### TASK DETAILS
Set down a faithful copy of every record below, with no images.

(Before-and-after change data)
——————————

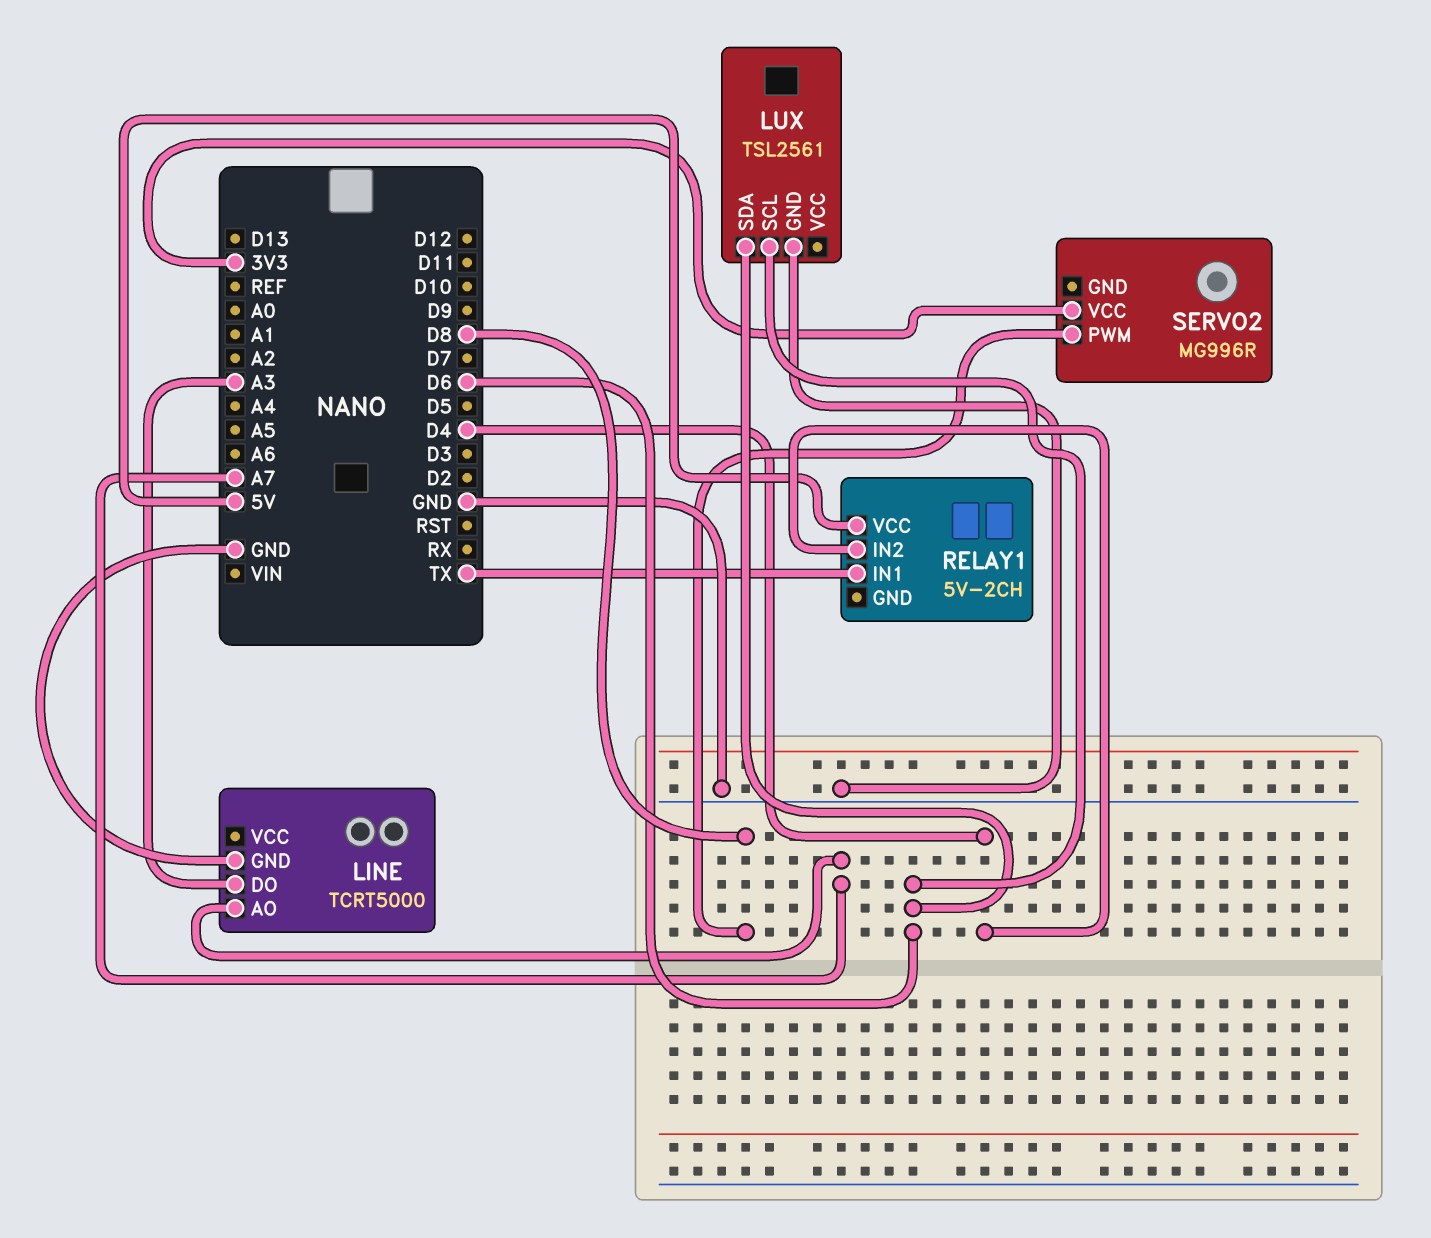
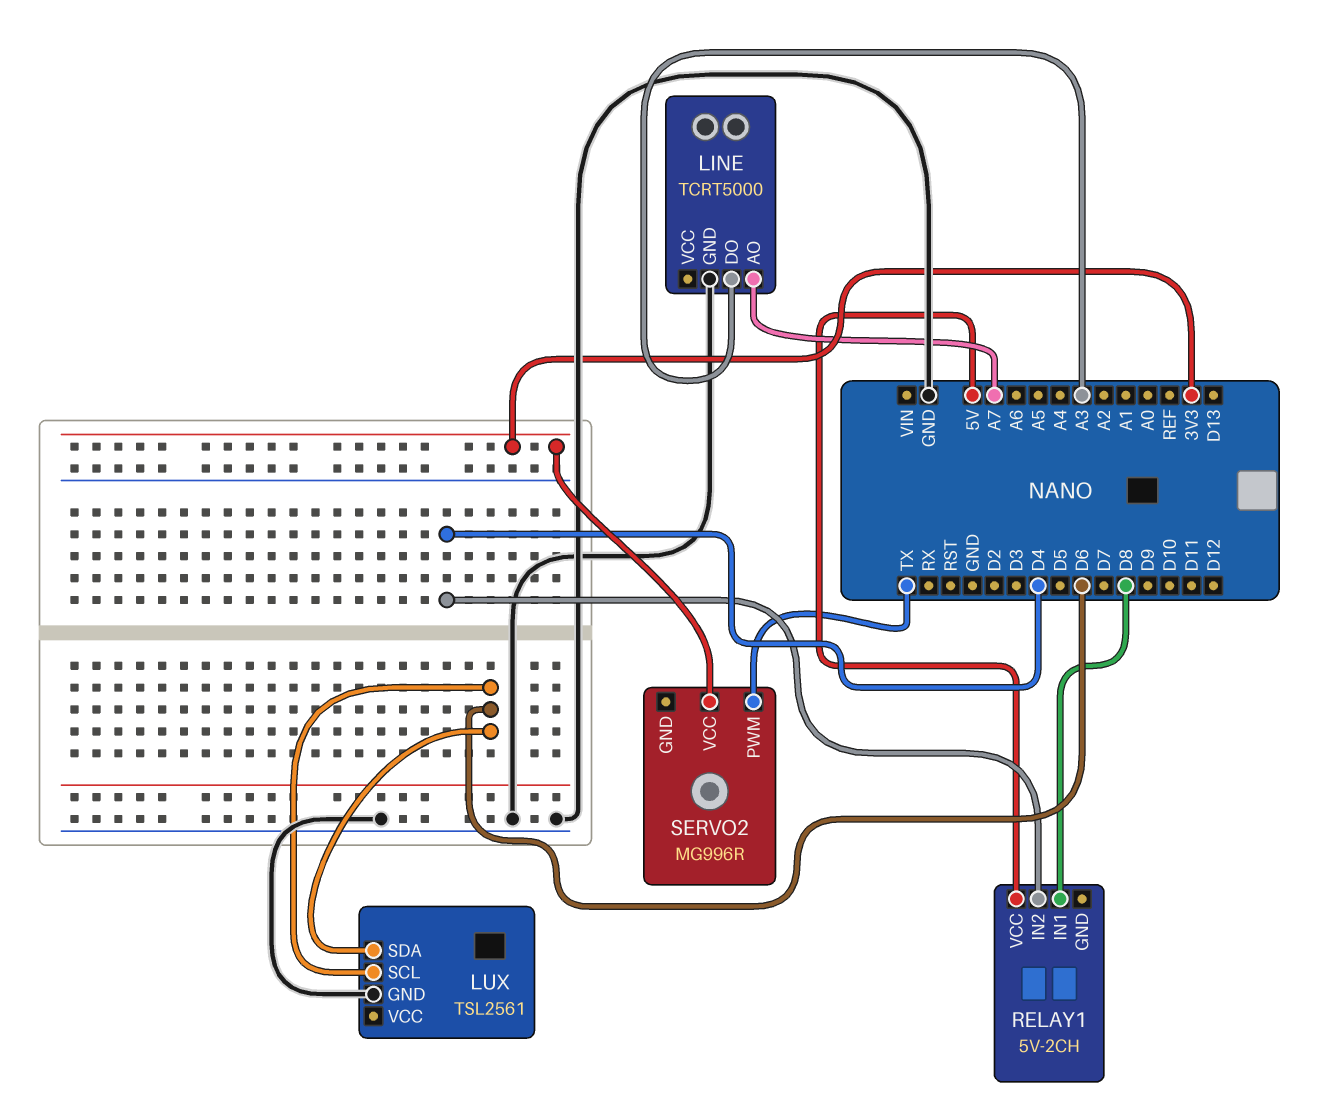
RELAY1 pin IN1: TX -> D8
SERVO2 pin PWM: D8 -> TX

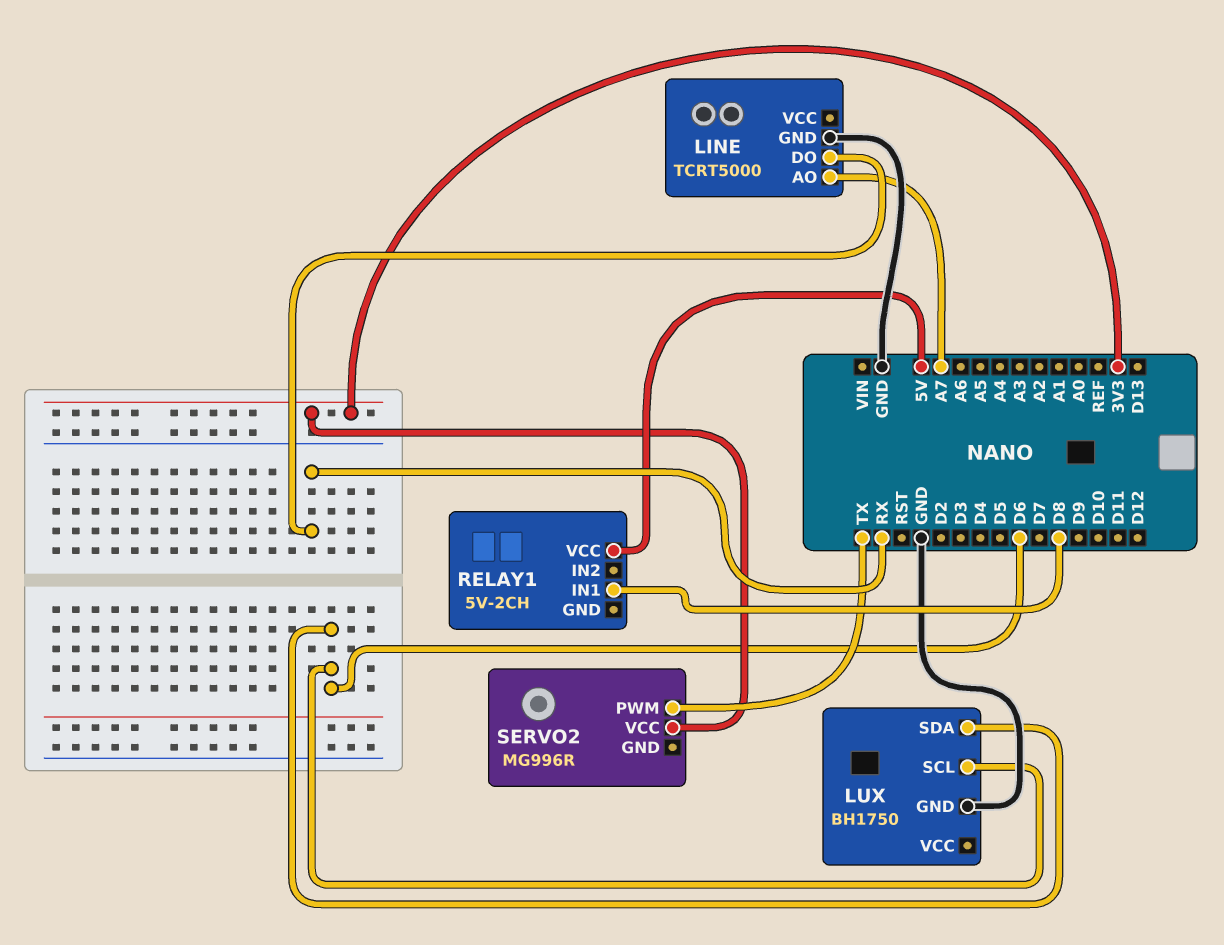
LINE pin DO: A3 -> RX
LUX: TSL2561 -> BH1750
RELAY1 pin IN2: D4 -> none

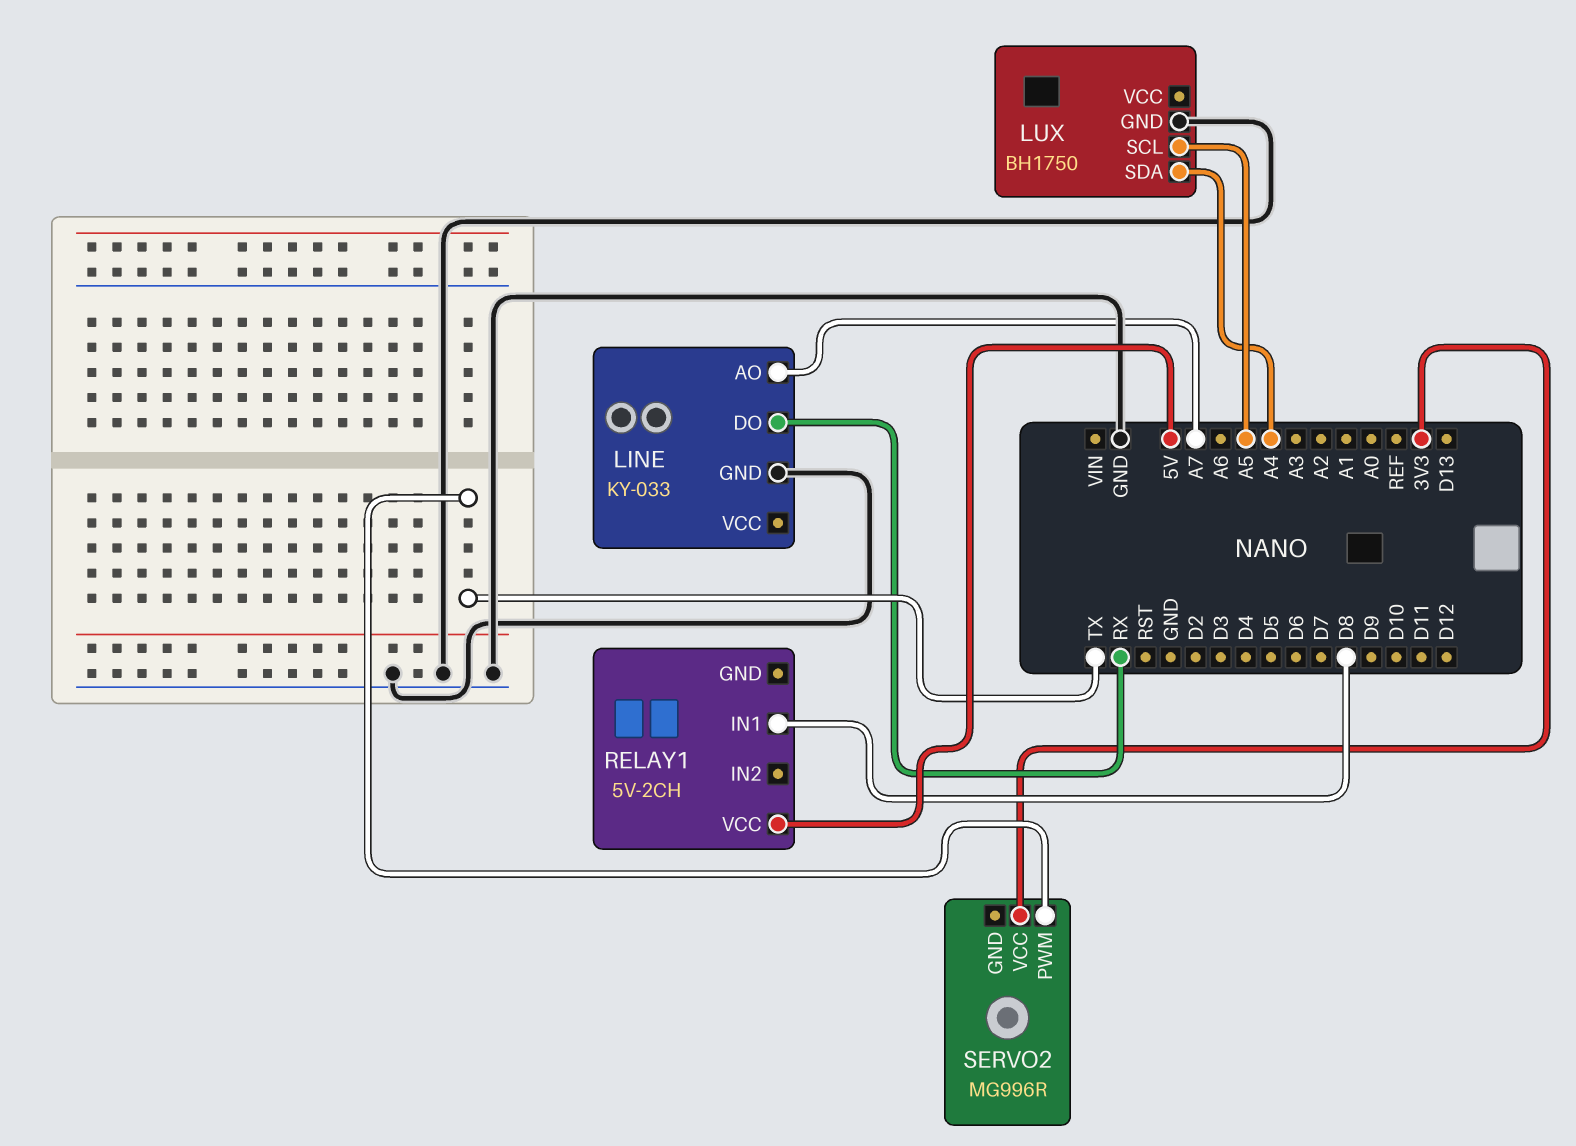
LINE: TCRT5000 -> KY-033
LUX pin SCL: D6 -> A5
LUX pin SDA: D6 -> A4

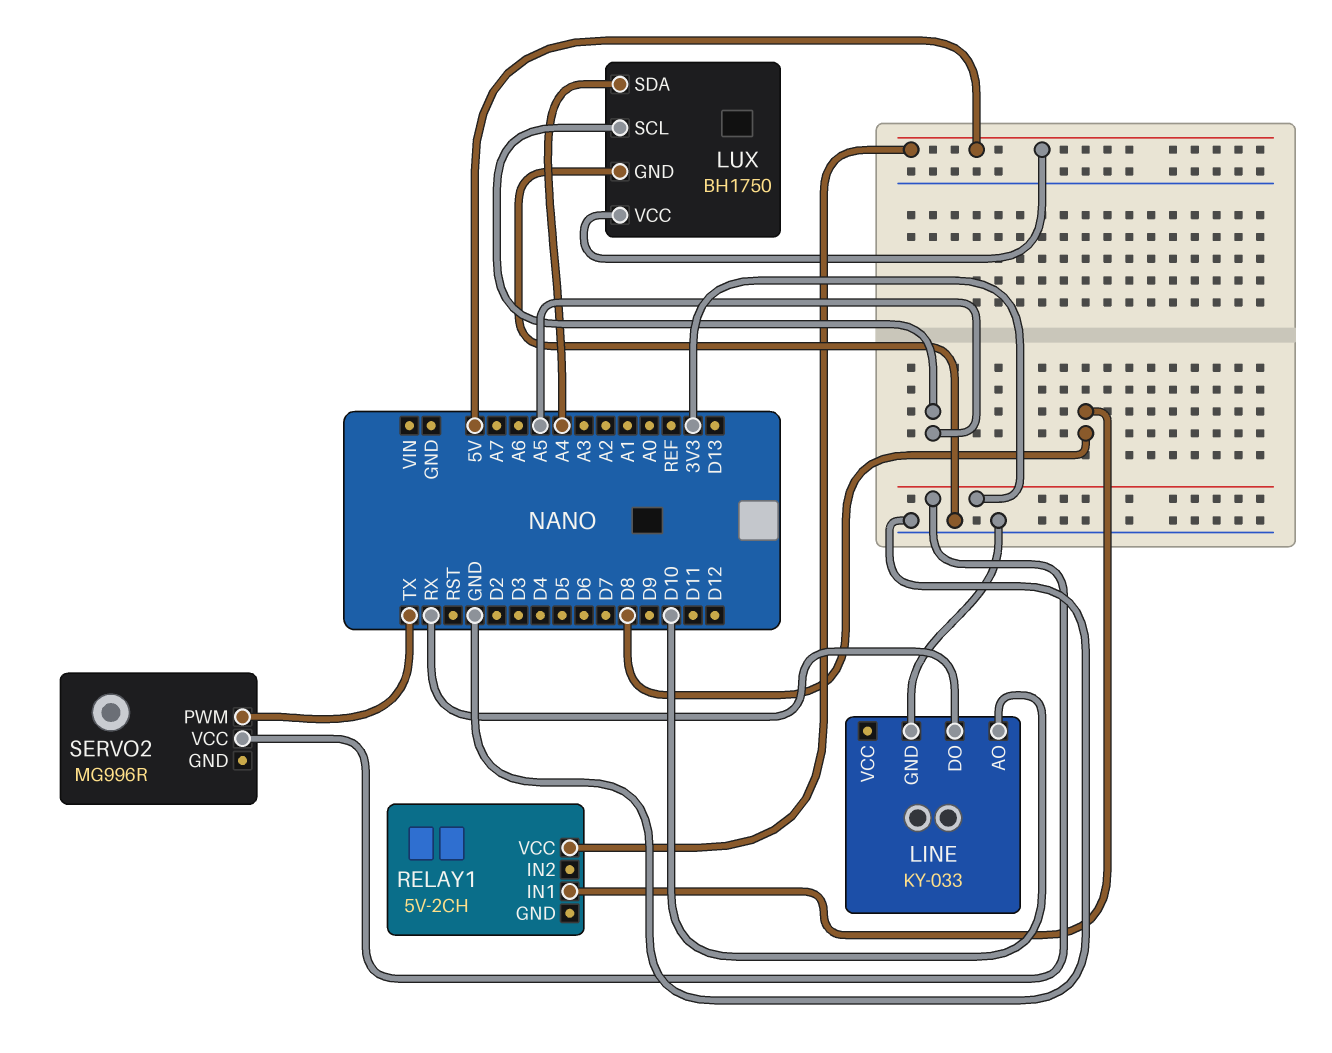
LINE pin AO: A7 -> D10
LUX pin VCC: none -> 5V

——————————

### RESPONSE TO THIS TASK
RELAY1 pin IN1: TX -> D8
SERVO2 pin PWM: D8 -> TX

LINE pin DO: A3 -> RX
LUX: TSL2561 -> BH1750
RELAY1 pin IN2: D4 -> none

LINE: TCRT5000 -> KY-033
LUX pin SCL: D6 -> A5
LUX pin SDA: D6 -> A4

LINE pin AO: A7 -> D10
LUX pin VCC: none -> 5V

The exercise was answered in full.